WHAT THIS TASK INVOLVES: Reply with every entry, repeated exactly as given.

'''

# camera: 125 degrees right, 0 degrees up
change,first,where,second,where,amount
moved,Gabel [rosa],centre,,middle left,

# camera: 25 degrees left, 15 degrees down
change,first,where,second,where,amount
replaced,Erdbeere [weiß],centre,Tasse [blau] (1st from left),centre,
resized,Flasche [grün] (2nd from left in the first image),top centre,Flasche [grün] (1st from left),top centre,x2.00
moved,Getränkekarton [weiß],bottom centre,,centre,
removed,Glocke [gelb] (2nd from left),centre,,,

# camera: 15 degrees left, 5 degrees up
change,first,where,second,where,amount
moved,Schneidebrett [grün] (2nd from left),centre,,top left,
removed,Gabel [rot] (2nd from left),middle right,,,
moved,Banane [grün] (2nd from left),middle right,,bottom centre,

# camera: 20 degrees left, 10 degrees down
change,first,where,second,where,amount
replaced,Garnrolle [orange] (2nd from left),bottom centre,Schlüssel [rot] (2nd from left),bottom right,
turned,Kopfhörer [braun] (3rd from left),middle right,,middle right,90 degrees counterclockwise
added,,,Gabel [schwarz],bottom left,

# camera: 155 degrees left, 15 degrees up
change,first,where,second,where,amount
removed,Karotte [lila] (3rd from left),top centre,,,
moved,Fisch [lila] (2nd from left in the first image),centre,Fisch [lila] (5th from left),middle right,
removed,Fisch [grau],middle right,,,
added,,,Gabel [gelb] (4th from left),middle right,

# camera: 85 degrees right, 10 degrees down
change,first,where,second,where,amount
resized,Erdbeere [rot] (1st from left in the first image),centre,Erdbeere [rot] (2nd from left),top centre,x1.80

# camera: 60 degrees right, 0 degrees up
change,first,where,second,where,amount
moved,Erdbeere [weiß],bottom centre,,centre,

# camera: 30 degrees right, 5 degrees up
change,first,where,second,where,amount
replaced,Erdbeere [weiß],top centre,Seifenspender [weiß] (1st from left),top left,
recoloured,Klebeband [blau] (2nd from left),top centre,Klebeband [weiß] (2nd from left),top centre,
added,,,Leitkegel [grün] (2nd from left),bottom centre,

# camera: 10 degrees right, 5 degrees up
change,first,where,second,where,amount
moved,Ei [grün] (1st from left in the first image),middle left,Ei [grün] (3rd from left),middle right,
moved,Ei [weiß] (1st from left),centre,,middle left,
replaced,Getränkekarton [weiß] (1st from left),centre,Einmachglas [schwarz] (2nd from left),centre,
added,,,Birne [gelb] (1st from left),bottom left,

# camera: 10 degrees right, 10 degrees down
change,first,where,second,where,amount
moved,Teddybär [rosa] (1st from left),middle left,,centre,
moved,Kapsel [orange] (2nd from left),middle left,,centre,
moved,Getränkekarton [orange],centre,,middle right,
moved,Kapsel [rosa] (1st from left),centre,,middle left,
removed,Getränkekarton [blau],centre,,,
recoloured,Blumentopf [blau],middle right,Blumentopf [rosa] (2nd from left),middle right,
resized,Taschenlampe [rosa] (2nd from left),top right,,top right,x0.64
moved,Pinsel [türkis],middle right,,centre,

'''

FINISHED TASK:
# camera: 125 degrees right, 0 degrees up
change,first,where,second,where,amount
moved,Gabel [rosa],centre,,middle left,

# camera: 25 degrees left, 15 degrees down
change,first,where,second,where,amount
replaced,Erdbeere [weiß],centre,Tasse [blau] (1st from left),centre,
resized,Flasche [grün] (2nd from left in the first image),top centre,Flasche [grün] (1st from left),top centre,x2.00
moved,Getränkekarton [weiß],bottom centre,,centre,
removed,Glocke [gelb] (2nd from left),centre,,,

# camera: 15 degrees left, 5 degrees up
change,first,where,second,where,amount
moved,Schneidebrett [grün] (2nd from left),centre,,top left,
removed,Gabel [rot] (2nd from left),middle right,,,
moved,Banane [grün] (2nd from left),middle right,,bottom centre,

# camera: 20 degrees left, 10 degrees down
change,first,where,second,where,amount
replaced,Garnrolle [orange] (2nd from left),bottom centre,Schlüssel [rot] (2nd from left),bottom right,
turned,Kopfhörer [braun] (3rd from left),middle right,,middle right,90 degrees counterclockwise
added,,,Gabel [schwarz],bottom left,

# camera: 155 degrees left, 15 degrees up
change,first,where,second,where,amount
removed,Karotte [lila] (3rd from left),top centre,,,
moved,Fisch [lila] (2nd from left in the first image),centre,Fisch [lila] (5th from left),middle right,
removed,Fisch [grau],middle right,,,
added,,,Gabel [gelb] (4th from left),middle right,

# camera: 85 degrees right, 10 degrees down
change,first,where,second,where,amount
resized,Erdbeere [rot] (1st from left in the first image),centre,Erdbeere [rot] (2nd from left),top centre,x1.80

# camera: 60 degrees right, 0 degrees up
change,first,where,second,where,amount
moved,Erdbeere [weiß],bottom centre,,centre,

# camera: 30 degrees right, 5 degrees up
change,first,where,second,where,amount
replaced,Erdbeere [weiß],top centre,Seifenspender [weiß] (1st from left),top left,
recoloured,Klebeband [blau] (2nd from left),top centre,Klebeband [weiß] (2nd from left),top centre,
added,,,Leitkegel [grün] (2nd from left),bottom centre,

# camera: 10 degrees right, 5 degrees up
change,first,where,second,where,amount
moved,Ei [grün] (1st from left in the first image),middle left,Ei [grün] (3rd from left),middle right,
moved,Ei [weiß] (1st from left),centre,,middle left,
replaced,Getränkekarton [weiß] (1st from left),centre,Einmachglas [schwarz] (2nd from left),centre,
added,,,Birne [gelb] (1st from left),bottom left,

# camera: 10 degrees right, 10 degrees down
change,first,where,second,where,amount
moved,Teddybär [rosa] (1st from left),middle left,,centre,
moved,Kapsel [orange] (2nd from left),middle left,,centre,
moved,Getränkekarton [orange],centre,,middle right,
moved,Kapsel [rosa] (1st from left),centre,,middle left,
removed,Getränkekarton [blau],centre,,,
recoloured,Blumentopf [blau],middle right,Blumentopf [rosa] (2nd from left),middle right,
resized,Taschenlampe [rosa] (2nd from left),top right,,top right,x0.64
moved,Pinsel [türkis],middle right,,centre,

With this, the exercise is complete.